>> Begin
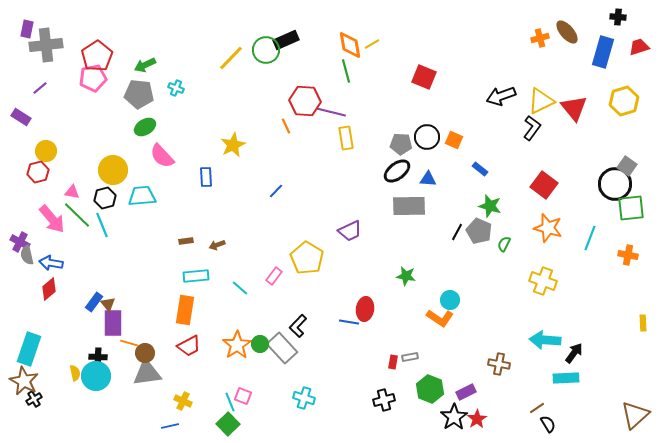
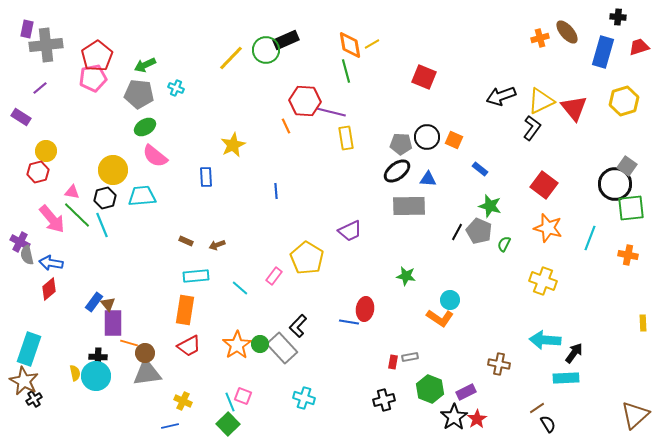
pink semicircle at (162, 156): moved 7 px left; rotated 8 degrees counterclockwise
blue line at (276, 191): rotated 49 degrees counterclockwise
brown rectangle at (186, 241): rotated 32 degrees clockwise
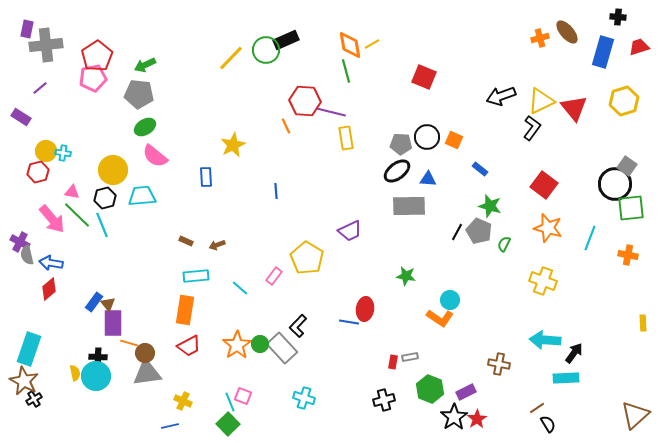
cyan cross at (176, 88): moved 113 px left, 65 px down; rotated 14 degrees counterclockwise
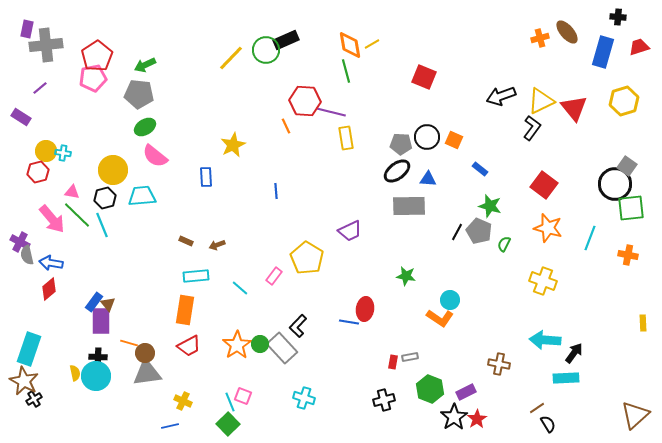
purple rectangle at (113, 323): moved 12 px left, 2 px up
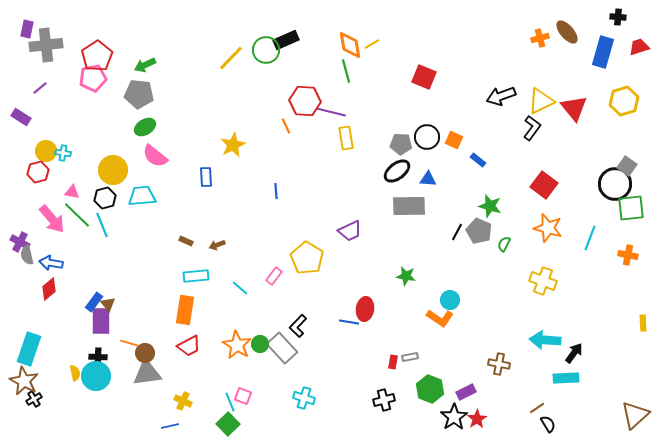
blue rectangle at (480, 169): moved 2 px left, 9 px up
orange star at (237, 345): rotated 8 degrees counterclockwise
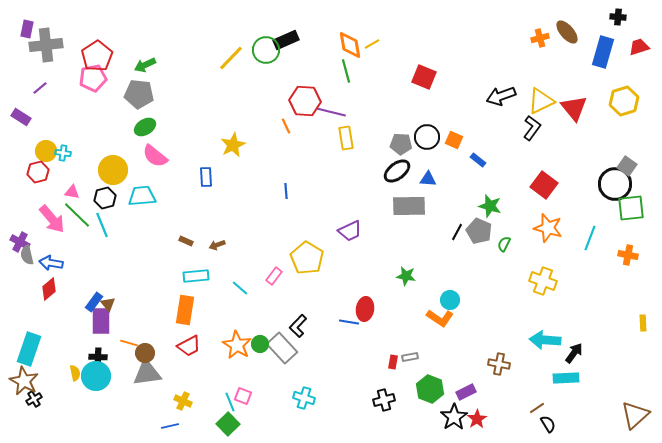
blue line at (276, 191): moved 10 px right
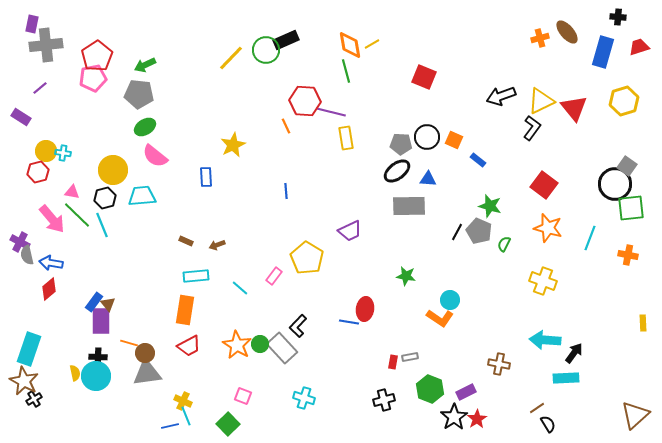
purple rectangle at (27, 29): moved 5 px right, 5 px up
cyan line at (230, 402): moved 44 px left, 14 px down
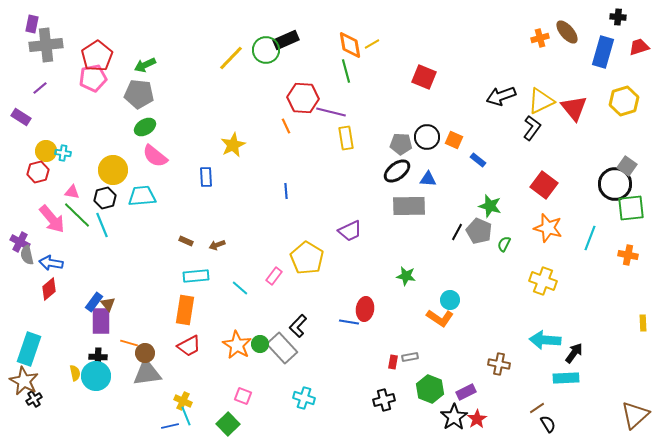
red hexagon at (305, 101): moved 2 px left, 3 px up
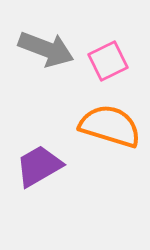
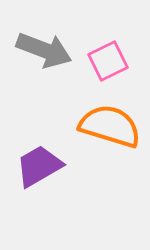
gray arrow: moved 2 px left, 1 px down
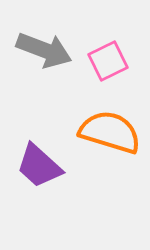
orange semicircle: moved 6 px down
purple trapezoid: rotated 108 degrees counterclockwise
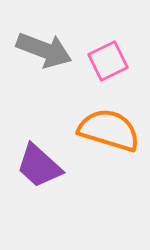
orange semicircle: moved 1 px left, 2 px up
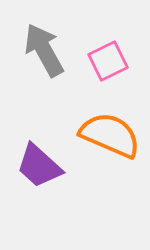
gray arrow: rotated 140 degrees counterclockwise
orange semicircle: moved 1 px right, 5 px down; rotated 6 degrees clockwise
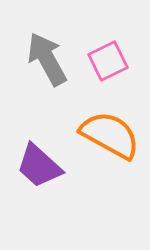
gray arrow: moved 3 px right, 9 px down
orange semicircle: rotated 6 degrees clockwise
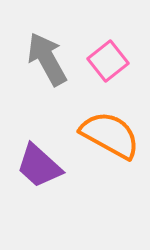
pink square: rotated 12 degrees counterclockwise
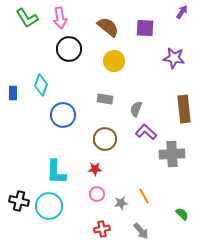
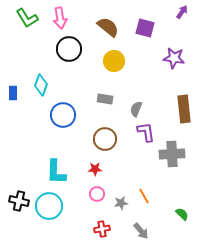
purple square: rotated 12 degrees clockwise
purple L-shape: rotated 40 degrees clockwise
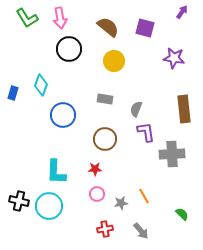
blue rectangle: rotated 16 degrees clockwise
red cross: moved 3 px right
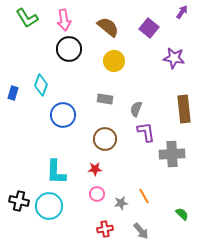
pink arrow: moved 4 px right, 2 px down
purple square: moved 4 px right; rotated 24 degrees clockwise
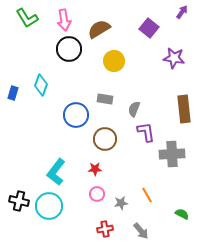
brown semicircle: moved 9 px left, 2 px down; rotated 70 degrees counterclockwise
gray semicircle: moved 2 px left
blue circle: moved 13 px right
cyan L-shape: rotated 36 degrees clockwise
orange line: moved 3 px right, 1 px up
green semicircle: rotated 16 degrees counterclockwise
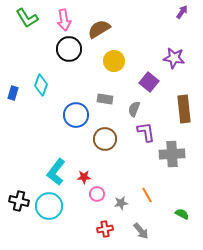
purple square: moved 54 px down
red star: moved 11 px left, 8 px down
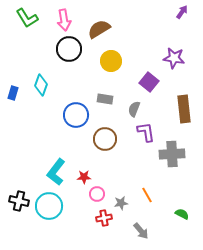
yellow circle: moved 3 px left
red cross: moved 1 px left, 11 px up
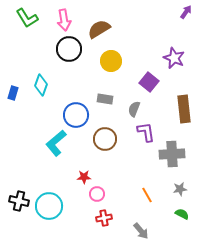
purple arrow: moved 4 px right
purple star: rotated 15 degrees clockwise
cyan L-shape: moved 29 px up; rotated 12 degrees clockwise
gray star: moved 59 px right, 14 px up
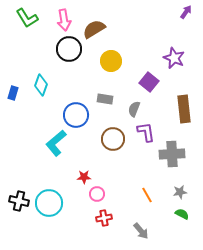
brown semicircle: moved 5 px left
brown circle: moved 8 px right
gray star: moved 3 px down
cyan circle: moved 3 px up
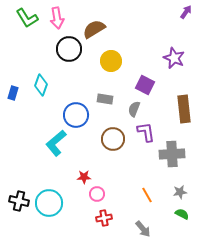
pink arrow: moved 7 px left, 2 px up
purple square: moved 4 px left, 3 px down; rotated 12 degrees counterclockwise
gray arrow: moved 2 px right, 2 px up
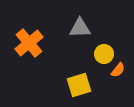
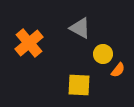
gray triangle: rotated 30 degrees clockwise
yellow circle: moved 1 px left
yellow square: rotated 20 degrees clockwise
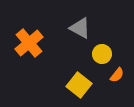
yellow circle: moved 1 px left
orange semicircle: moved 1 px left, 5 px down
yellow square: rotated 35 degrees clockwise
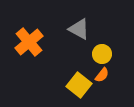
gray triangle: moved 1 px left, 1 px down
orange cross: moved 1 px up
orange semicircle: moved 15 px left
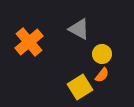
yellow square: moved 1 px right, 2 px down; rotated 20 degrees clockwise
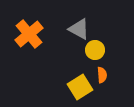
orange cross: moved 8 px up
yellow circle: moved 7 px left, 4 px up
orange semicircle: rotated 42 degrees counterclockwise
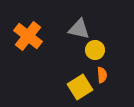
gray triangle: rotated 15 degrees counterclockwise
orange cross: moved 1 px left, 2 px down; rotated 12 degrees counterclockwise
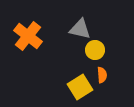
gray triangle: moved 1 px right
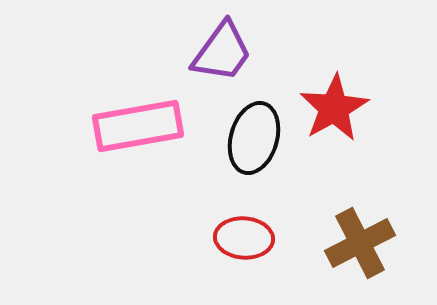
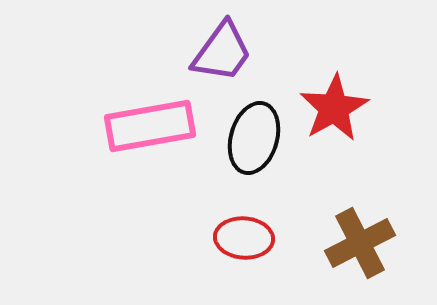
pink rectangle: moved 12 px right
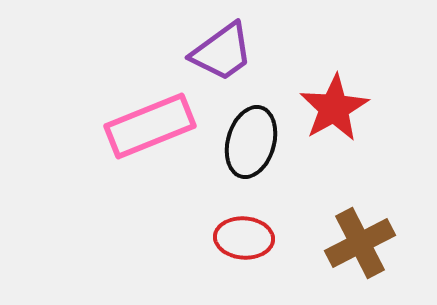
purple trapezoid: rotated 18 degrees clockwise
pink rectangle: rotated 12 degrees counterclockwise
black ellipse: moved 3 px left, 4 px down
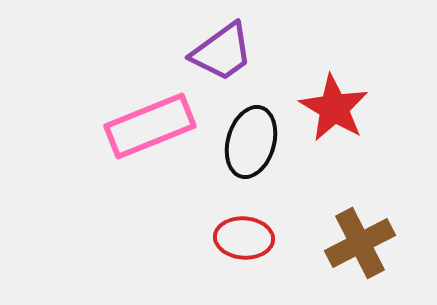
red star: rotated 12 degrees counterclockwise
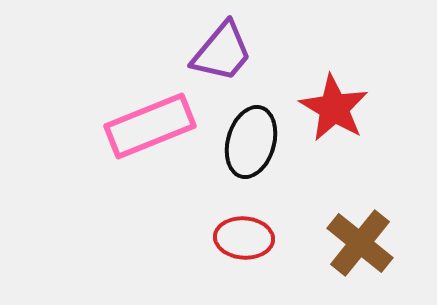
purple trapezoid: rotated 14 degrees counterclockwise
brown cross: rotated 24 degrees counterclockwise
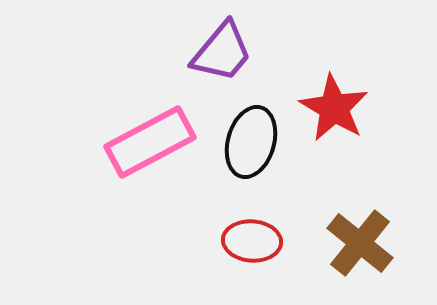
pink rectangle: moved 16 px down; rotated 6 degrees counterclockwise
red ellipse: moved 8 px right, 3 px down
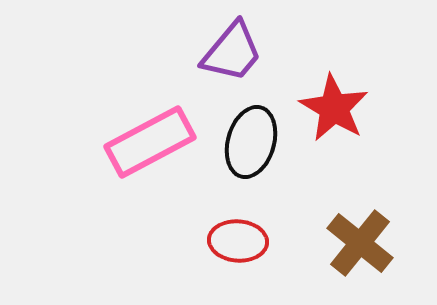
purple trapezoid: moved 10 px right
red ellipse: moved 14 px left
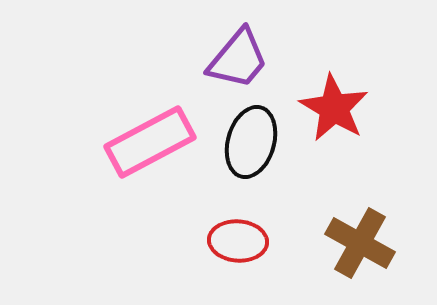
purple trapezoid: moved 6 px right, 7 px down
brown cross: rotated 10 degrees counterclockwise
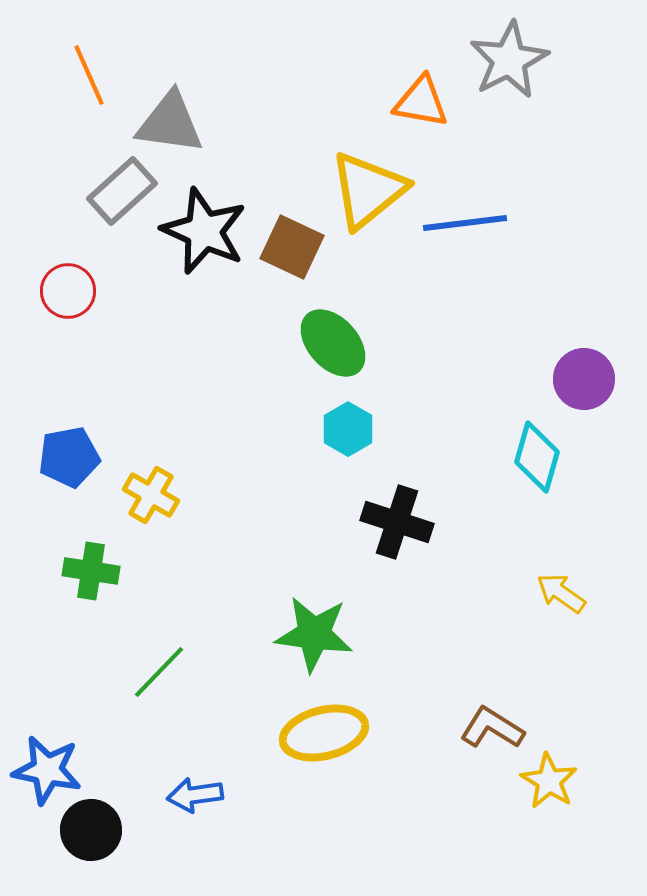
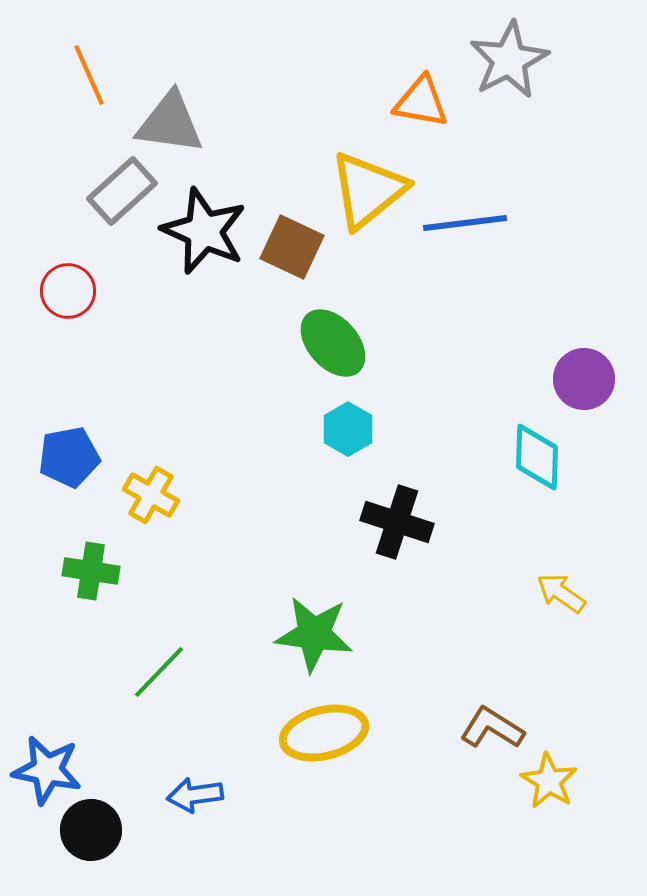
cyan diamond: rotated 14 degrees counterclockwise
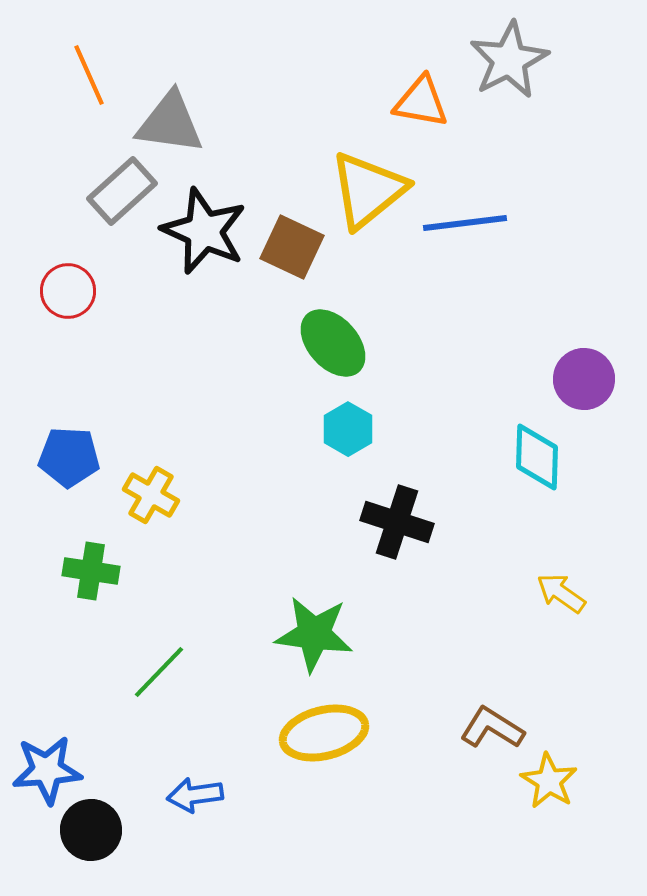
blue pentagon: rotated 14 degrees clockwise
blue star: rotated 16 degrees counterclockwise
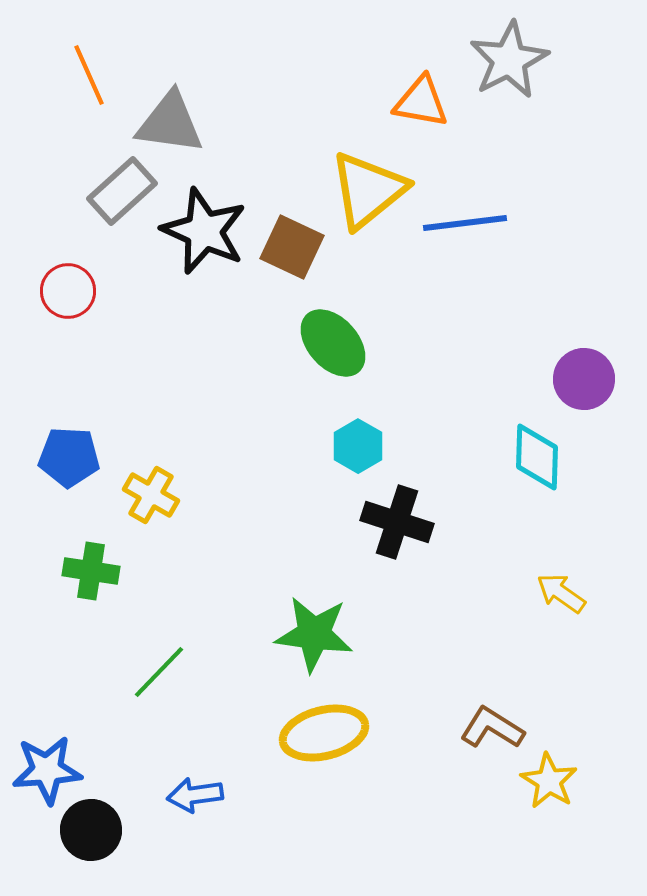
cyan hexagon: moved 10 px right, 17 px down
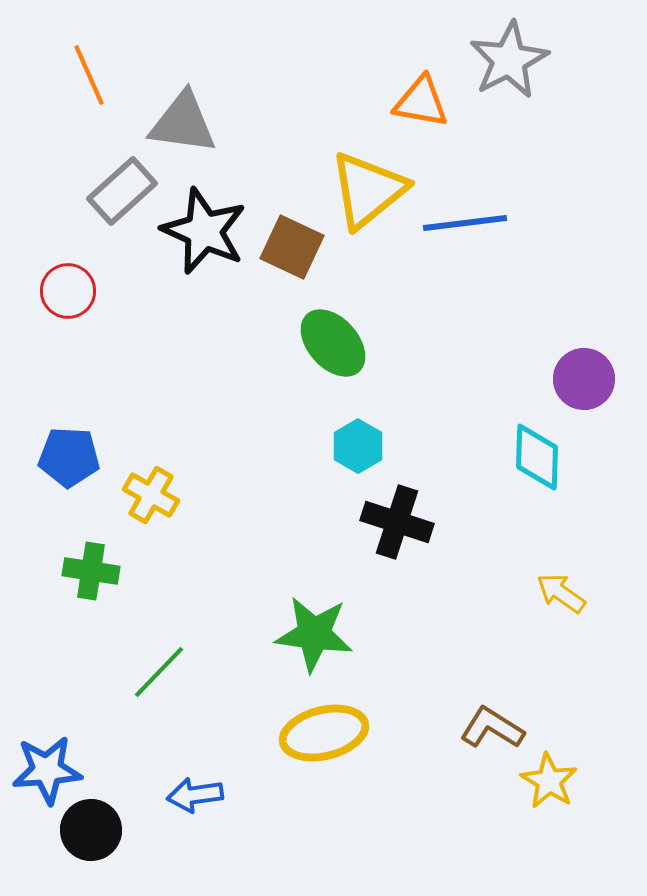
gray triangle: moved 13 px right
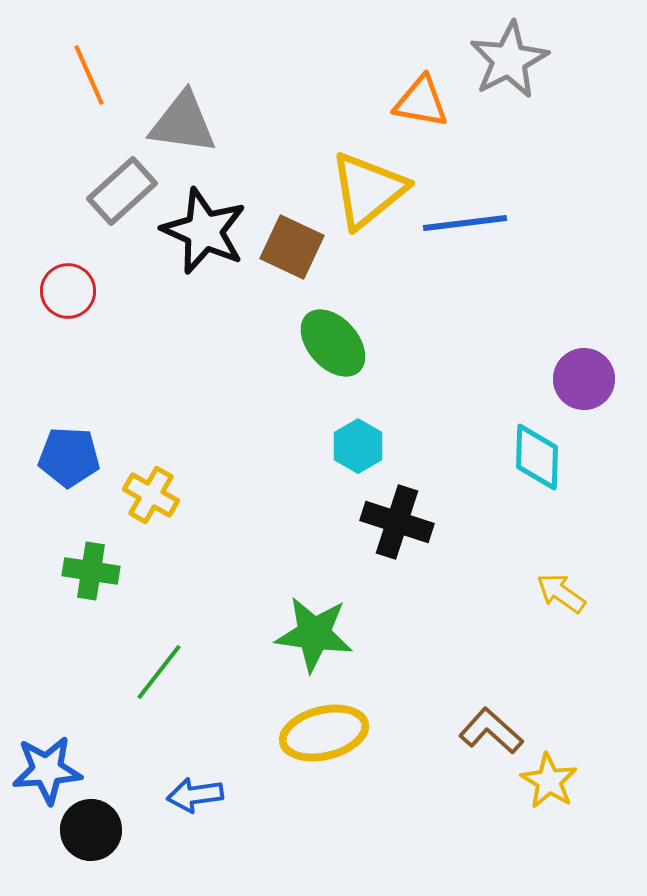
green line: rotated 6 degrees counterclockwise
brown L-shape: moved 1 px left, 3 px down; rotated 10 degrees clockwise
>> End
• CHALLENGE:
Write out all the items again, but switch every "counterclockwise" to "anticlockwise" and change nothing else. Leave the pictures out.

• PROBLEM SOLUTION:
pink semicircle at (162, 156): moved 7 px left; rotated 8 degrees anticlockwise
blue line at (276, 191): rotated 49 degrees anticlockwise
brown rectangle at (186, 241): rotated 32 degrees clockwise
cyan cross at (176, 88): moved 113 px left, 65 px down; rotated 14 degrees anticlockwise
purple rectangle at (113, 323): moved 12 px left, 2 px up
blue rectangle at (480, 169): moved 2 px left, 9 px up
orange star at (237, 345): rotated 8 degrees anticlockwise
blue line at (276, 191): moved 10 px right
purple rectangle at (27, 29): moved 5 px right, 5 px up
cyan line at (230, 402): moved 44 px left, 14 px down
red hexagon at (305, 101): moved 2 px left, 3 px up
gray arrow: moved 2 px left, 1 px down
orange semicircle: moved 6 px down
purple trapezoid: rotated 108 degrees anticlockwise
orange semicircle: moved 1 px left, 2 px up
gray arrow: rotated 140 degrees anticlockwise
orange semicircle: moved 1 px right, 5 px down; rotated 6 degrees clockwise
gray arrow: moved 3 px right, 9 px down
orange semicircle: rotated 6 degrees clockwise
pink square: rotated 12 degrees anticlockwise
purple square: rotated 12 degrees clockwise
purple L-shape: rotated 40 degrees clockwise
blue rectangle: rotated 16 degrees clockwise
red cross: moved 3 px right
pink arrow: moved 4 px right, 2 px down
purple square: moved 4 px right; rotated 24 degrees clockwise
brown semicircle: moved 9 px left, 2 px down; rotated 70 degrees anticlockwise
gray semicircle: moved 2 px left
blue circle: moved 13 px right
cyan L-shape: rotated 36 degrees clockwise
orange line: moved 3 px right, 1 px up
green semicircle: rotated 16 degrees anticlockwise
purple square: moved 54 px down
red star: moved 11 px left, 8 px down
yellow circle: moved 3 px left
red cross: moved 1 px left, 11 px up
purple arrow: moved 4 px right
purple star: rotated 15 degrees clockwise
cyan L-shape: moved 29 px up; rotated 12 degrees clockwise
gray star: moved 59 px right, 14 px up
brown semicircle: moved 5 px left
brown circle: moved 8 px right
gray star: moved 3 px down
cyan circle: moved 3 px up
pink arrow: moved 7 px left, 2 px up
purple square: moved 4 px left, 3 px down; rotated 12 degrees anticlockwise
gray arrow: moved 2 px right, 2 px up
gray triangle: rotated 30 degrees clockwise
yellow circle: moved 1 px left
yellow square: rotated 20 degrees clockwise
yellow circle: moved 1 px left
orange semicircle: moved 1 px left, 5 px down
yellow square: rotated 35 degrees clockwise
gray triangle: moved 1 px left, 1 px down
orange cross: moved 1 px up
orange semicircle: moved 15 px left
yellow square: moved 1 px right, 2 px down; rotated 20 degrees clockwise
orange cross: moved 8 px up
yellow circle: moved 7 px left, 4 px up
orange semicircle: rotated 42 degrees anticlockwise
gray triangle: rotated 15 degrees anticlockwise
orange cross: moved 1 px left, 2 px down; rotated 12 degrees anticlockwise
gray triangle: moved 1 px right
pink rectangle: moved 12 px right
purple trapezoid: rotated 18 degrees clockwise
pink rectangle: rotated 12 degrees anticlockwise
black ellipse: moved 3 px left, 4 px down
red star: rotated 12 degrees anticlockwise
purple trapezoid: rotated 14 degrees anticlockwise
brown cross: rotated 24 degrees anticlockwise
pink rectangle: moved 16 px down; rotated 6 degrees anticlockwise
red ellipse: moved 8 px right, 3 px down
purple trapezoid: moved 10 px right
red ellipse: moved 14 px left
purple trapezoid: moved 6 px right, 7 px down
brown cross: rotated 10 degrees anticlockwise
cyan diamond: rotated 14 degrees anticlockwise
blue pentagon: rotated 14 degrees clockwise
blue star: rotated 16 degrees anticlockwise
cyan hexagon: moved 10 px right, 17 px down
gray triangle: moved 13 px right
green line: rotated 6 degrees anticlockwise
brown L-shape: moved 1 px left, 3 px down; rotated 10 degrees clockwise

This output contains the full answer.